> What you should do:
Where the listing below reaches the line containing "(400, 366) = (507, 397): green", start writing out lines exactly, and stop once the line containing "(216, 218) = (327, 105): turquoise" has been written.

> Data excerpts:
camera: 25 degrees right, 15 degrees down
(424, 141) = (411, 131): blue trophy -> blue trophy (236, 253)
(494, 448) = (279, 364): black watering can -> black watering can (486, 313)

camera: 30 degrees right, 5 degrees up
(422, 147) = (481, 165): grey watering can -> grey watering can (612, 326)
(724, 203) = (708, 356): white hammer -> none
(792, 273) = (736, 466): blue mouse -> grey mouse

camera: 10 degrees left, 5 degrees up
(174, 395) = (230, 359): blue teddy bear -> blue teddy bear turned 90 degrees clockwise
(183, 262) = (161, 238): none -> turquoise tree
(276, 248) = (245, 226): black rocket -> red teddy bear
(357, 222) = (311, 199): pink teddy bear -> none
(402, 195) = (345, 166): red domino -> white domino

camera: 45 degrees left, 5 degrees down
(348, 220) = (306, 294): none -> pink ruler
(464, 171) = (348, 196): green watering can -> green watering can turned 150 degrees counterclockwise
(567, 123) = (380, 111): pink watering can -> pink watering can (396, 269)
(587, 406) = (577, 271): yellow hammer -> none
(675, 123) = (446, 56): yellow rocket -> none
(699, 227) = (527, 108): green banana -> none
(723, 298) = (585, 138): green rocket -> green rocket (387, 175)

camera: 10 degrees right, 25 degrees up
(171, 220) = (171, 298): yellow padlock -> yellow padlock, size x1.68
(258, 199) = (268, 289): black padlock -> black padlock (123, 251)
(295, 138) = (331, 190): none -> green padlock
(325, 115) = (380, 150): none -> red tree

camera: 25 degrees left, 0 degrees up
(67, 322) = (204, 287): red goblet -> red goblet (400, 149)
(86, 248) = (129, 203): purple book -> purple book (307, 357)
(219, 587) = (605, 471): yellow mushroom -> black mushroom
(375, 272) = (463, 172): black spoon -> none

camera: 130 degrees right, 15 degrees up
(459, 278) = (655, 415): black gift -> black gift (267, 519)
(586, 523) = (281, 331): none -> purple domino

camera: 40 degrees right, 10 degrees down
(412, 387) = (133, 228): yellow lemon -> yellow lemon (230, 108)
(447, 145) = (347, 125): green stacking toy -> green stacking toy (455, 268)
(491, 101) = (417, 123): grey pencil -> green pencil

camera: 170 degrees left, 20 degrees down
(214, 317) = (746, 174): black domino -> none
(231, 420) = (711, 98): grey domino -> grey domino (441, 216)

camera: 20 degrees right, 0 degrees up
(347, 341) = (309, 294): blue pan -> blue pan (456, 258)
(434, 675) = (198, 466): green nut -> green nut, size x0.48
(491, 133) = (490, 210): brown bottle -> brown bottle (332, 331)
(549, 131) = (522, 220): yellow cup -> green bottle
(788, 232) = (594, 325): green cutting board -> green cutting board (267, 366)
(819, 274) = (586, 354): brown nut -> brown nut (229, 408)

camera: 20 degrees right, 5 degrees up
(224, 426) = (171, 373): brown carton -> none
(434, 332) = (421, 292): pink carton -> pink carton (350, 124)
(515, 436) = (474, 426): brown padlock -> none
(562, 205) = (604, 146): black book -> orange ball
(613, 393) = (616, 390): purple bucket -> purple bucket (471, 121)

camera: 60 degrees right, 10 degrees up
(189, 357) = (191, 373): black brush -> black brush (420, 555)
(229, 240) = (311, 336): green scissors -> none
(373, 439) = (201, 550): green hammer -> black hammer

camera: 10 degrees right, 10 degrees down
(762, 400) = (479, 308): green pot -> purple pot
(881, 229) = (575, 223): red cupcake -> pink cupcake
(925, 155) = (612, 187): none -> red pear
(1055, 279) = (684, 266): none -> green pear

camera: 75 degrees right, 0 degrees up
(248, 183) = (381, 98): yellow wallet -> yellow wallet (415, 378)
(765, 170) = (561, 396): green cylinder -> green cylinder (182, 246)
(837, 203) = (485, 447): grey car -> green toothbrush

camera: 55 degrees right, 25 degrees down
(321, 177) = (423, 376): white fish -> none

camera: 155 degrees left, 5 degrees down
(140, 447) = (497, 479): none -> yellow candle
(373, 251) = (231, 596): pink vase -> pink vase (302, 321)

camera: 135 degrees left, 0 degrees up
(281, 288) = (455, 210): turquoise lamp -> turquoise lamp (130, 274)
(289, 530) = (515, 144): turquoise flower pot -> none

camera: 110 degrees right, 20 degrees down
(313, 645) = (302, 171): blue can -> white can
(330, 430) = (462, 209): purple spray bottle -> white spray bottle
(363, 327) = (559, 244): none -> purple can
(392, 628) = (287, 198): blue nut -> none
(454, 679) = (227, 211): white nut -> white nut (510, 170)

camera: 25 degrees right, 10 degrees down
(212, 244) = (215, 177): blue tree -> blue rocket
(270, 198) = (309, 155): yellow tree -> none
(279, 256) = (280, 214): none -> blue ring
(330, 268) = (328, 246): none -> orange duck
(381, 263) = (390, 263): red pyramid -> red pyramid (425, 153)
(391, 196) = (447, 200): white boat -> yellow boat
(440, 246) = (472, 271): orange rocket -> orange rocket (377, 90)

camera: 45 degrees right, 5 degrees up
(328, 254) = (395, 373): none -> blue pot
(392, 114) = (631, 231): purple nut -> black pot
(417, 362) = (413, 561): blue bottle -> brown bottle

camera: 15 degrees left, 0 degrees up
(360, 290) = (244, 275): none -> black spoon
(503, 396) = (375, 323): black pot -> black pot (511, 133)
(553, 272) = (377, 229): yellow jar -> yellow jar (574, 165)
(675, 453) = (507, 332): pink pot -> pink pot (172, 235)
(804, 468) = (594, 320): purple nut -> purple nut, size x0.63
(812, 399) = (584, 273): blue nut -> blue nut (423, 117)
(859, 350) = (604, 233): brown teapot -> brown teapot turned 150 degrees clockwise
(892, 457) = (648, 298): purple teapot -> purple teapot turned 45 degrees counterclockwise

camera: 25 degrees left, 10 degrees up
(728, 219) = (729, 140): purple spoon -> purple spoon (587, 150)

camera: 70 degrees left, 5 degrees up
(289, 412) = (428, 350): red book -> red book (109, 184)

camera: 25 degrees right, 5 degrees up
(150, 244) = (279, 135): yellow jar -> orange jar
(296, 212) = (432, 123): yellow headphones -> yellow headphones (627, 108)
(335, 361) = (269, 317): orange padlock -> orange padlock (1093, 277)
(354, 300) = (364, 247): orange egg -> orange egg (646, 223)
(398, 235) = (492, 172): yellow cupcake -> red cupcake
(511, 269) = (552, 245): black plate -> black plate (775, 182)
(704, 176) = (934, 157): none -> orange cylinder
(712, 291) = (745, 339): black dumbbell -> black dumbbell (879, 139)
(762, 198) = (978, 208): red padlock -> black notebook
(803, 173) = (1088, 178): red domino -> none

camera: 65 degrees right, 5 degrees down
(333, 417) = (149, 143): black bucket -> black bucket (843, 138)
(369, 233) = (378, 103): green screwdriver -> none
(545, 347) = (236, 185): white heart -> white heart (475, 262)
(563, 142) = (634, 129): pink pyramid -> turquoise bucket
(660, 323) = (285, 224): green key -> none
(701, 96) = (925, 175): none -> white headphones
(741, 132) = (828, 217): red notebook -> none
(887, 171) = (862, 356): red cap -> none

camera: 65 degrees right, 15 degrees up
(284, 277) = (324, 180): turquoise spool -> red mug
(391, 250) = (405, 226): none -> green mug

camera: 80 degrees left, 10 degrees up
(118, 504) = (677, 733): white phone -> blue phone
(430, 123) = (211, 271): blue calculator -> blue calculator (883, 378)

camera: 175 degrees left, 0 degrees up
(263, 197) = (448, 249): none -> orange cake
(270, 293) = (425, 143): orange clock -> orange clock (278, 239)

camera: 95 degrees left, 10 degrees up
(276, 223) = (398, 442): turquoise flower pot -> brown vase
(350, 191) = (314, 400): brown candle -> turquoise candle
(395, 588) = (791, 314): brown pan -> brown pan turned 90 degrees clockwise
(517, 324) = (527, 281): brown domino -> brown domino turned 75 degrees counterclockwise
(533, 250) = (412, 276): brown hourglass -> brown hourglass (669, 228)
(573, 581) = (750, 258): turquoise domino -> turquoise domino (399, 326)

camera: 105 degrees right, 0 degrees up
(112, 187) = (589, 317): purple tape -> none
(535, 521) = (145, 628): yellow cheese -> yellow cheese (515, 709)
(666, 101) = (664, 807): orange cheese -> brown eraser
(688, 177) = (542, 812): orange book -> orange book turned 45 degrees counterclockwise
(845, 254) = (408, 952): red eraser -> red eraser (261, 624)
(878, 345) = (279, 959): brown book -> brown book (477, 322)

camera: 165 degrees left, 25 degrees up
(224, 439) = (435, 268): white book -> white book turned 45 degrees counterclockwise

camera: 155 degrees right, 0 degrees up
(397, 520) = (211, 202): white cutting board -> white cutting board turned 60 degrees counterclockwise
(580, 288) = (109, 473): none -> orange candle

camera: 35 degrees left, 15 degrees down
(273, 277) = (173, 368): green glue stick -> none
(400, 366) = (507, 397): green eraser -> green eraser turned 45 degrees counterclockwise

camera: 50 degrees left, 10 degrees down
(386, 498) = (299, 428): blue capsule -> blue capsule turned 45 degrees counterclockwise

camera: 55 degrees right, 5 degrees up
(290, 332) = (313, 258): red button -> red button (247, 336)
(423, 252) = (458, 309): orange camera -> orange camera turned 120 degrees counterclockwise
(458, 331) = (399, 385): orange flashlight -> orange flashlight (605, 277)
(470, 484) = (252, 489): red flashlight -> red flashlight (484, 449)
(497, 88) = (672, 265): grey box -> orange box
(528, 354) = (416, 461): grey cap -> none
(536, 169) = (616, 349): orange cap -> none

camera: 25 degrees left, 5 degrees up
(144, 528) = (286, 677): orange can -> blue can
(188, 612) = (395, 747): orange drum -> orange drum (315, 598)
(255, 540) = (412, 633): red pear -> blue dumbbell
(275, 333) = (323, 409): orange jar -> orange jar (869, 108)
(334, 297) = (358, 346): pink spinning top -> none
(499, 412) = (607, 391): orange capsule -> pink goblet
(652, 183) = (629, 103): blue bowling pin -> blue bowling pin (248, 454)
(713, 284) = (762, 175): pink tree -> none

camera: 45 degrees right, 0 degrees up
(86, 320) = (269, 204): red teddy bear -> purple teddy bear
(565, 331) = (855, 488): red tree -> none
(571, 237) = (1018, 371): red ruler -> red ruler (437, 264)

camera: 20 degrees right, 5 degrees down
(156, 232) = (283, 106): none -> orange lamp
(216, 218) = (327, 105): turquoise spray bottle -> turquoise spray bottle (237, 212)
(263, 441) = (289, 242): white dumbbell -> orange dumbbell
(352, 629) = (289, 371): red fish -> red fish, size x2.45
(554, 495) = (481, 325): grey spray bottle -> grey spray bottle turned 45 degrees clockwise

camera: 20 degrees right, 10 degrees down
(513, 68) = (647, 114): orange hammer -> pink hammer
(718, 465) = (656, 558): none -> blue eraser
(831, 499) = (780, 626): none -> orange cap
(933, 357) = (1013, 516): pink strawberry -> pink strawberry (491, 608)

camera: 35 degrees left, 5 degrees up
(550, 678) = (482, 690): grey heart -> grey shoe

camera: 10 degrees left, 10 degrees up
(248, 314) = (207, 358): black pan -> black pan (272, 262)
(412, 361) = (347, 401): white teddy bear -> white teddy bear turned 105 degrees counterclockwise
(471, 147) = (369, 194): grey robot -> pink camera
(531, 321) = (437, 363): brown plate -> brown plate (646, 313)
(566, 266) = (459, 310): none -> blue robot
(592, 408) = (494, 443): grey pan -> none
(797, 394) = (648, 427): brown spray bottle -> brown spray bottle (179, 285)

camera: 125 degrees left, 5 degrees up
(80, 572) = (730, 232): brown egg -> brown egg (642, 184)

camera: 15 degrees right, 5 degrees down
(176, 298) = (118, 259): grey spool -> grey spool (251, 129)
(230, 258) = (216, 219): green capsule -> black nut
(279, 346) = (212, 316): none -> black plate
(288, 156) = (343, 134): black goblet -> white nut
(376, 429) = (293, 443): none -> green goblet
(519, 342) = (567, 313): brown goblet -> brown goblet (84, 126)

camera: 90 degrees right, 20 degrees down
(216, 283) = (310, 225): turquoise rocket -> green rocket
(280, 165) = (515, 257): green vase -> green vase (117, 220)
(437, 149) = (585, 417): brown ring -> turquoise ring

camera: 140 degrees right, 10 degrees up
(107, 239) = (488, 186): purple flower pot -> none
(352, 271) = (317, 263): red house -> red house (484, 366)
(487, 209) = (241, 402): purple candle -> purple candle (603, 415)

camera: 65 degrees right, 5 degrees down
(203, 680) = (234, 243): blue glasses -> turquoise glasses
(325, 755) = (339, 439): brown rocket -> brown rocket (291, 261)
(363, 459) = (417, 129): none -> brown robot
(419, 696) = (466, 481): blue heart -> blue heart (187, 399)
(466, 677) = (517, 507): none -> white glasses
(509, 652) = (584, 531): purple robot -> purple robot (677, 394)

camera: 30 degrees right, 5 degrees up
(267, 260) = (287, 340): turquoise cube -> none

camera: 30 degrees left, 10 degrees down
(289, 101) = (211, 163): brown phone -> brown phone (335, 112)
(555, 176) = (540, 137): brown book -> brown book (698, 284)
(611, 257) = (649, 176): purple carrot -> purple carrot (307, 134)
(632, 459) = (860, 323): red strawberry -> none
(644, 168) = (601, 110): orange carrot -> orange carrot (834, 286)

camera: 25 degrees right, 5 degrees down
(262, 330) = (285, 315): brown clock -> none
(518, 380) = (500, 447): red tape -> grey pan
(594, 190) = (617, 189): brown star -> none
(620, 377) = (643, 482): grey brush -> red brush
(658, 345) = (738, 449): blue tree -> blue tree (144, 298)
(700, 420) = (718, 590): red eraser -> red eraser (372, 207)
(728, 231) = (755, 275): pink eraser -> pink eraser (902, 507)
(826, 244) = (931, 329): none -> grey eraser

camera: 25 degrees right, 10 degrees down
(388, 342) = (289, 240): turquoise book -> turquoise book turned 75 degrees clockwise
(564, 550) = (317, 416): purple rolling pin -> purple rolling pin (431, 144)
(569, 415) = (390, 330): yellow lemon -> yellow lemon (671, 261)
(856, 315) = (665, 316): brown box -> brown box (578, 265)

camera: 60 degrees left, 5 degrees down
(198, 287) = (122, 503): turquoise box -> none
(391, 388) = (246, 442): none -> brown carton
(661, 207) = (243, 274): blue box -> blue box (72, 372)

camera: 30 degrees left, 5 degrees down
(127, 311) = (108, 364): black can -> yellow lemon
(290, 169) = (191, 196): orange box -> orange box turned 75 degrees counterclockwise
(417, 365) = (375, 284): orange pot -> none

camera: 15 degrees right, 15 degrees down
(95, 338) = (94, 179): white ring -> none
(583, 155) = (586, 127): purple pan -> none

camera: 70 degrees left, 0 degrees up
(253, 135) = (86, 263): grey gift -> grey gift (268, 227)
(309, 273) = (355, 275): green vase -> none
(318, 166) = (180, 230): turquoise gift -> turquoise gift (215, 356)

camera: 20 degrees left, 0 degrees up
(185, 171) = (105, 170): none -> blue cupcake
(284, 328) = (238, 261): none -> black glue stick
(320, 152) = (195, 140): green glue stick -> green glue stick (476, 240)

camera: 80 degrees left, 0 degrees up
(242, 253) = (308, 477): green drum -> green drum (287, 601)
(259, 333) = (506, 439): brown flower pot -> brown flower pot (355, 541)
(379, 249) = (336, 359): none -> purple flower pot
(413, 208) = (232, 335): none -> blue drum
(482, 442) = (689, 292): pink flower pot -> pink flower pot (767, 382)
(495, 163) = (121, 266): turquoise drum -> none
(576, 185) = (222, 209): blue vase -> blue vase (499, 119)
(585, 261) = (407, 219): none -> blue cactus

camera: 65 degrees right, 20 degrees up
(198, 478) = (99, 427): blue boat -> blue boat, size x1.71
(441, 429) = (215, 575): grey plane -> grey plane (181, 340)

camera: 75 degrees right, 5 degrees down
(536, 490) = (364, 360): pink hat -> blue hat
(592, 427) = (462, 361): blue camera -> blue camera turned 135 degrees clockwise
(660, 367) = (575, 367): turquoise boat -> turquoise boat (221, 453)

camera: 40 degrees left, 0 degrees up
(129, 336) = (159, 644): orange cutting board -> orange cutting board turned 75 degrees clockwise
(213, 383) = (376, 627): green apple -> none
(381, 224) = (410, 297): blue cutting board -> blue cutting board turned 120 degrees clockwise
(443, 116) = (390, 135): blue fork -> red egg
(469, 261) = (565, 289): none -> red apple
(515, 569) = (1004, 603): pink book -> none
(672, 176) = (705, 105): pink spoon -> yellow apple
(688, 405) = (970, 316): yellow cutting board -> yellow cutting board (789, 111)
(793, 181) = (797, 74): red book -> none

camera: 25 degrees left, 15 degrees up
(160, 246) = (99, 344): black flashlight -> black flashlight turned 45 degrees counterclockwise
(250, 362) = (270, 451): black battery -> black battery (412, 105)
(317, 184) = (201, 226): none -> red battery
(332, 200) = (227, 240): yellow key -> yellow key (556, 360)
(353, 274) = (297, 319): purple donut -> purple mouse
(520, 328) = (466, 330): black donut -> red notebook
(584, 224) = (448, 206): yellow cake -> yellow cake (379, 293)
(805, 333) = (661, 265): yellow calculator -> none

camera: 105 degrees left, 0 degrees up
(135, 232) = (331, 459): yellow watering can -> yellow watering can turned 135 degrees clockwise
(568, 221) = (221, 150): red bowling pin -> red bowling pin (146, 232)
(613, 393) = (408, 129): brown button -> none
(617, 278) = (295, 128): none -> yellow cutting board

> Solution:
(400, 366) = (507, 397): green eraser -> green eraser turned 45 degrees counterclockwise

camera: 50 degrees left, 10 degrees down
(386, 498) = (299, 428): blue capsule -> blue capsule turned 45 degrees counterclockwise

camera: 55 degrees right, 5 degrees up
(290, 332) = (313, 258): red button -> red button (247, 336)
(423, 252) = (458, 309): orange camera -> orange camera turned 120 degrees counterclockwise
(458, 331) = (399, 385): orange flashlight -> orange flashlight (605, 277)
(470, 484) = (252, 489): red flashlight -> red flashlight (484, 449)
(497, 88) = (672, 265): grey box -> orange box
(528, 354) = (416, 461): grey cap -> none
(536, 169) = (616, 349): orange cap -> none

camera: 25 degrees left, 5 degrees up
(144, 528) = (286, 677): orange can -> blue can
(188, 612) = (395, 747): orange drum -> orange drum (315, 598)
(255, 540) = (412, 633): red pear -> blue dumbbell
(275, 333) = (323, 409): orange jar -> orange jar (869, 108)
(334, 297) = (358, 346): pink spinning top -> none
(499, 412) = (607, 391): orange capsule -> pink goblet
(652, 183) = (629, 103): blue bowling pin -> blue bowling pin (248, 454)
(713, 284) = (762, 175): pink tree -> none

camera: 45 degrees right, 0 degrees up
(86, 320) = (269, 204): red teddy bear -> purple teddy bear
(565, 331) = (855, 488): red tree -> none
(571, 237) = (1018, 371): red ruler -> red ruler (437, 264)

camera: 20 degrees right, 5 degrees down
(156, 232) = (283, 106): none -> orange lamp
(216, 218) = (327, 105): turquoise spray bottle -> turquoise spray bottle (237, 212)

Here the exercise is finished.